┌──
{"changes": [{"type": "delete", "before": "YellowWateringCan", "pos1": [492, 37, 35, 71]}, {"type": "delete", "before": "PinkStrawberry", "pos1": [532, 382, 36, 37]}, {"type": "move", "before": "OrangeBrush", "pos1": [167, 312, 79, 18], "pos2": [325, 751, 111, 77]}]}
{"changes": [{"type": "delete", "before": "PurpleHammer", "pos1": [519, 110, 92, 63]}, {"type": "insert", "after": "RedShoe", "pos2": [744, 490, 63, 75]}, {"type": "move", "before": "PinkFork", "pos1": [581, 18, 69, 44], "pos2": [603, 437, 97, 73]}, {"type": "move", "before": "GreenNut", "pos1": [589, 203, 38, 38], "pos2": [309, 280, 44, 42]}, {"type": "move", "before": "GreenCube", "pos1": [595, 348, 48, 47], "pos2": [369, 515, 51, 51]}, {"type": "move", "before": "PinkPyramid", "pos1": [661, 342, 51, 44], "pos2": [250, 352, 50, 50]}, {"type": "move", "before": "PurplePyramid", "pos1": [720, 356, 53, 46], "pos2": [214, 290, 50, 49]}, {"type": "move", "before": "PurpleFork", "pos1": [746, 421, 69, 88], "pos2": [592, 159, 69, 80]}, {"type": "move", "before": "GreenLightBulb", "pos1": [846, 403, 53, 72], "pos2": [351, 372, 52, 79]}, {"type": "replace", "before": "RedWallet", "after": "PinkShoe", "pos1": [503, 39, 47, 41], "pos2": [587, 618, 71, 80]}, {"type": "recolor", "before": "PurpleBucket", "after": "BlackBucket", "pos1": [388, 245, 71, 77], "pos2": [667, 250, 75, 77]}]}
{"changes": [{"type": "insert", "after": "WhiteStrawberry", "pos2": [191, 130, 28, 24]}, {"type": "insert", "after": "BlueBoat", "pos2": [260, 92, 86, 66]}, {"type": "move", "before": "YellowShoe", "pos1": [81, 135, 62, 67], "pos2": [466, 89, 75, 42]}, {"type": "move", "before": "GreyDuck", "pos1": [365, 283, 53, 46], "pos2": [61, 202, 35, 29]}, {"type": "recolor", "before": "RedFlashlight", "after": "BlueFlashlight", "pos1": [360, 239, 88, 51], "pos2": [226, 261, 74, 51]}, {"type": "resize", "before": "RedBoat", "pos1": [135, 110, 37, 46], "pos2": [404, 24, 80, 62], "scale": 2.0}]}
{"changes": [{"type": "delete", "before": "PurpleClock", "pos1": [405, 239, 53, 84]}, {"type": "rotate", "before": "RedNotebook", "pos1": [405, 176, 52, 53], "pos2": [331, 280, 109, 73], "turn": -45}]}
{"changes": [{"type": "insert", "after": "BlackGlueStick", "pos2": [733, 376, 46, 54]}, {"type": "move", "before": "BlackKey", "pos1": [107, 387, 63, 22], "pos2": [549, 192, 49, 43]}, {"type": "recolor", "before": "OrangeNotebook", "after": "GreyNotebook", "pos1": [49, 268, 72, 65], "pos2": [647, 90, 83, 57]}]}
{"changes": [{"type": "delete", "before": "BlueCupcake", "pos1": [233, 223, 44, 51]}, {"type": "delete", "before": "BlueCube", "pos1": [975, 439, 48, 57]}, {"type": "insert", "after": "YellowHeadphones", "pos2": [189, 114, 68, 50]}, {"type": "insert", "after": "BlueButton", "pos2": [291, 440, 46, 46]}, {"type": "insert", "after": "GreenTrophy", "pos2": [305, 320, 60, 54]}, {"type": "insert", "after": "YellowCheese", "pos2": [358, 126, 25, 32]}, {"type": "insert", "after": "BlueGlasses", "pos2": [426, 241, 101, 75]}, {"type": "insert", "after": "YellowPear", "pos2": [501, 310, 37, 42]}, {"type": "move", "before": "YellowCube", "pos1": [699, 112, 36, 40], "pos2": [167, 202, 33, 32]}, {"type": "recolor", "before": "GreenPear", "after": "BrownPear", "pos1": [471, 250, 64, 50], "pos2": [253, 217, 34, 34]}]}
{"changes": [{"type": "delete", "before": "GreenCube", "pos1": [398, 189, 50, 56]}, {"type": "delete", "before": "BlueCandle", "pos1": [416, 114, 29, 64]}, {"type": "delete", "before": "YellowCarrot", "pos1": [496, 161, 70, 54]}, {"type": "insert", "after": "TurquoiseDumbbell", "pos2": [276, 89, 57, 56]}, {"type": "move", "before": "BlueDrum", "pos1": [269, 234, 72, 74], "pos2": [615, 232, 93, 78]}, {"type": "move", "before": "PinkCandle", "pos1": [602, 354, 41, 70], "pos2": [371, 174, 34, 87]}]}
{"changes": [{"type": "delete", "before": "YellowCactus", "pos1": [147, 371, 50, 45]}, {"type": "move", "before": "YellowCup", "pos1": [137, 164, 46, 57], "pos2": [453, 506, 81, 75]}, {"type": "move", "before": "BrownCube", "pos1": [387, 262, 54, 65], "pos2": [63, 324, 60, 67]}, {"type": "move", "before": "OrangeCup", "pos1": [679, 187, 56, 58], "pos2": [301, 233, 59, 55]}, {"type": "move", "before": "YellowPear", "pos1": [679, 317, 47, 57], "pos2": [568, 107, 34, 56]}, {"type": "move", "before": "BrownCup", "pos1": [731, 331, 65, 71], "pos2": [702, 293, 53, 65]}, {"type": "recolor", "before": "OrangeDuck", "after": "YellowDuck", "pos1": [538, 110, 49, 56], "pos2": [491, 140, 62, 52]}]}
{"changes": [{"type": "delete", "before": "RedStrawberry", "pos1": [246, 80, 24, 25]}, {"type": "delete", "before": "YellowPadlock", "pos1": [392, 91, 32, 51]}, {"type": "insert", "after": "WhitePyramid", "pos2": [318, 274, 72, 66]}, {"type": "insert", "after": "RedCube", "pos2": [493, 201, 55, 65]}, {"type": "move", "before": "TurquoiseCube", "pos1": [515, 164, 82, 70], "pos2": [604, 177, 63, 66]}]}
└──
● The problem: Copy down the material exactly as written.

● Your solution:
{"changes": [{"type": "delete", "before": "YellowWateringCan", "pos1": [492, 37, 35, 71]}, {"type": "delete", "before": "PinkStrawberry", "pos1": [532, 382, 36, 37]}, {"type": "move", "before": "OrangeBrush", "pos1": [167, 312, 79, 18], "pos2": [325, 751, 111, 77]}]}
{"changes": [{"type": "delete", "before": "PurpleHammer", "pos1": [519, 110, 92, 63]}, {"type": "insert", "after": "RedShoe", "pos2": [744, 490, 63, 75]}, {"type": "move", "before": "PinkFork", "pos1": [581, 18, 69, 44], "pos2": [603, 437, 97, 73]}, {"type": "move", "before": "GreenNut", "pos1": [589, 203, 38, 38], "pos2": [309, 280, 44, 42]}, {"type": "move", "before": "GreenCube", "pos1": [595, 348, 48, 47], "pos2": [369, 515, 51, 51]}, {"type": "move", "before": "PinkPyramid", "pos1": [661, 342, 51, 44], "pos2": [250, 352, 50, 50]}, {"type": "move", "before": "PurplePyramid", "pos1": [720, 356, 53, 46], "pos2": [214, 290, 50, 49]}, {"type": "move", "before": "PurpleFork", "pos1": [746, 421, 69, 88], "pos2": [592, 159, 69, 80]}, {"type": "move", "before": "GreenLightBulb", "pos1": [846, 403, 53, 72], "pos2": [351, 372, 52, 79]}, {"type": "replace", "before": "RedWallet", "after": "PinkShoe", "pos1": [503, 39, 47, 41], "pos2": [587, 618, 71, 80]}, {"type": "recolor", "before": "PurpleBucket", "after": "BlackBucket", "pos1": [388, 245, 71, 77], "pos2": [667, 250, 75, 77]}]}
{"changes": [{"type": "insert", "after": "WhiteStrawberry", "pos2": [191, 130, 28, 24]}, {"type": "insert", "after": "BlueBoat", "pos2": [260, 92, 86, 66]}, {"type": "move", "before": "YellowShoe", "pos1": [81, 135, 62, 67], "pos2": [466, 89, 75, 42]}, {"type": "move", "before": "GreyDuck", "pos1": [365, 283, 53, 46], "pos2": [61, 202, 35, 29]}, {"type": "recolor", "before": "RedFlashlight", "after": "BlueFlashlight", "pos1": [360, 239, 88, 51], "pos2": [226, 261, 74, 51]}, {"type": "resize", "before": "RedBoat", "pos1": [135, 110, 37, 46], "pos2": [404, 24, 80, 62], "scale": 2.0}]}
{"changes": [{"type": "delete", "before": "PurpleClock", "pos1": [405, 239, 53, 84]}, {"type": "rotate", "before": "RedNotebook", "pos1": [405, 176, 52, 53], "pos2": [331, 280, 109, 73], "turn": -45}]}
{"changes": [{"type": "insert", "after": "BlackGlueStick", "pos2": [733, 376, 46, 54]}, {"type": "move", "before": "BlackKey", "pos1": [107, 387, 63, 22], "pos2": [549, 192, 49, 43]}, {"type": "recolor", "before": "OrangeNotebook", "after": "GreyNotebook", "pos1": [49, 268, 72, 65], "pos2": [647, 90, 83, 57]}]}
{"changes": [{"type": "delete", "before": "BlueCupcake", "pos1": [233, 223, 44, 51]}, {"type": "delete", "before": "BlueCube", "pos1": [975, 439, 48, 57]}, {"type": "insert", "after": "YellowHeadphones", "pos2": [189, 114, 68, 50]}, {"type": "insert", "after": "BlueButton", "pos2": [291, 440, 46, 46]}, {"type": "insert", "after": "GreenTrophy", "pos2": [305, 320, 60, 54]}, {"type": "insert", "after": "YellowCheese", "pos2": [358, 126, 25, 32]}, {"type": "insert", "after": "BlueGlasses", "pos2": [426, 241, 101, 75]}, {"type": "insert", "after": "YellowPear", "pos2": [501, 310, 37, 42]}, {"type": "move", "before": "YellowCube", "pos1": [699, 112, 36, 40], "pos2": [167, 202, 33, 32]}, {"type": "recolor", "before": "GreenPear", "after": "BrownPear", "pos1": [471, 250, 64, 50], "pos2": [253, 217, 34, 34]}]}
{"changes": [{"type": "delete", "before": "GreenCube", "pos1": [398, 189, 50, 56]}, {"type": "delete", "before": "BlueCandle", "pos1": [416, 114, 29, 64]}, {"type": "delete", "before": "YellowCarrot", "pos1": [496, 161, 70, 54]}, {"type": "insert", "after": "TurquoiseDumbbell", "pos2": [276, 89, 57, 56]}, {"type": "move", "before": "BlueDrum", "pos1": [269, 234, 72, 74], "pos2": [615, 232, 93, 78]}, {"type": "move", "before": "PinkCandle", "pos1": [602, 354, 41, 70], "pos2": [371, 174, 34, 87]}]}
{"changes": [{"type": "delete", "before": "YellowCactus", "pos1": [147, 371, 50, 45]}, {"type": "move", "before": "YellowCup", "pos1": [137, 164, 46, 57], "pos2": [453, 506, 81, 75]}, {"type": "move", "before": "BrownCube", "pos1": [387, 262, 54, 65], "pos2": [63, 324, 60, 67]}, {"type": "move", "before": "OrangeCup", "pos1": [679, 187, 56, 58], "pos2": [301, 233, 59, 55]}, {"type": "move", "before": "YellowPear", "pos1": [679, 317, 47, 57], "pos2": [568, 107, 34, 56]}, {"type": "move", "before": "BrownCup", "pos1": [731, 331, 65, 71], "pos2": [702, 293, 53, 65]}, {"type": "recolor", "before": "OrangeDuck", "after": "YellowDuck", "pos1": [538, 110, 49, 56], "pos2": [491, 140, 62, 52]}]}
{"changes": [{"type": "delete", "before": "RedStrawberry", "pos1": [246, 80, 24, 25]}, {"type": "delete", "before": "YellowPadlock", "pos1": [392, 91, 32, 51]}, {"type": "insert", "after": "WhitePyramid", "pos2": [318, 274, 72, 66]}, {"type": "insert", "after": "RedCube", "pos2": [493, 201, 55, 65]}, {"type": "move", "before": "TurquoiseCube", "pos1": [515, 164, 82, 70], "pos2": [604, 177, 63, 66]}]}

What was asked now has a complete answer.